===== DATA SHOWN
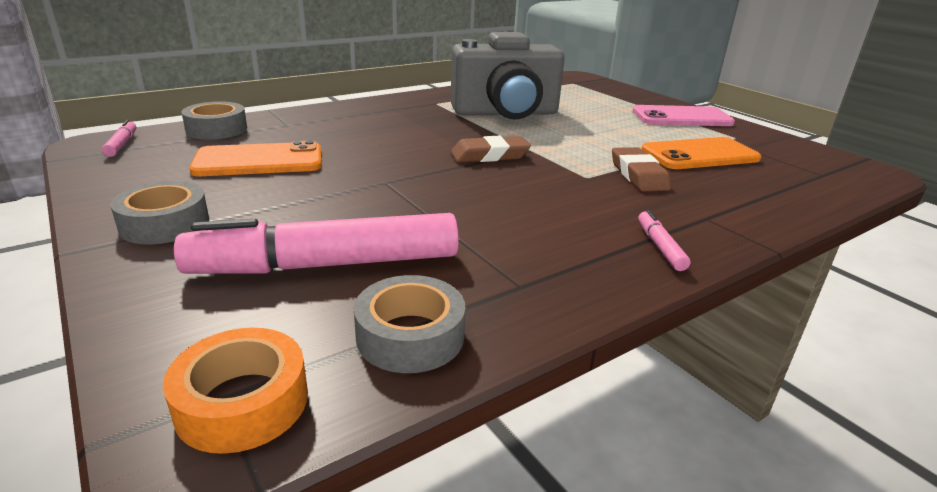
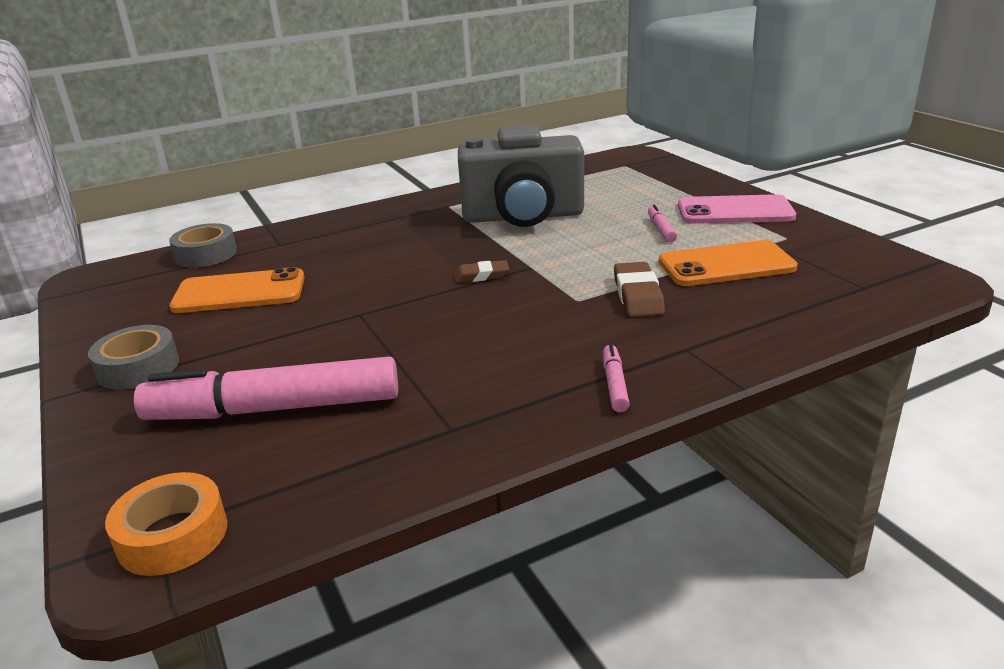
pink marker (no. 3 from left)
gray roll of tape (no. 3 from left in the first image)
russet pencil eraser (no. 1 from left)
==========
PROBLEM DESCRIPTION: Give back the whole listing as it stands, minus its pictures.

EXERCISE OUTPUT:
pink marker (no. 3 from left)
gray roll of tape (no. 3 from left in the first image)
russet pencil eraser (no. 1 from left)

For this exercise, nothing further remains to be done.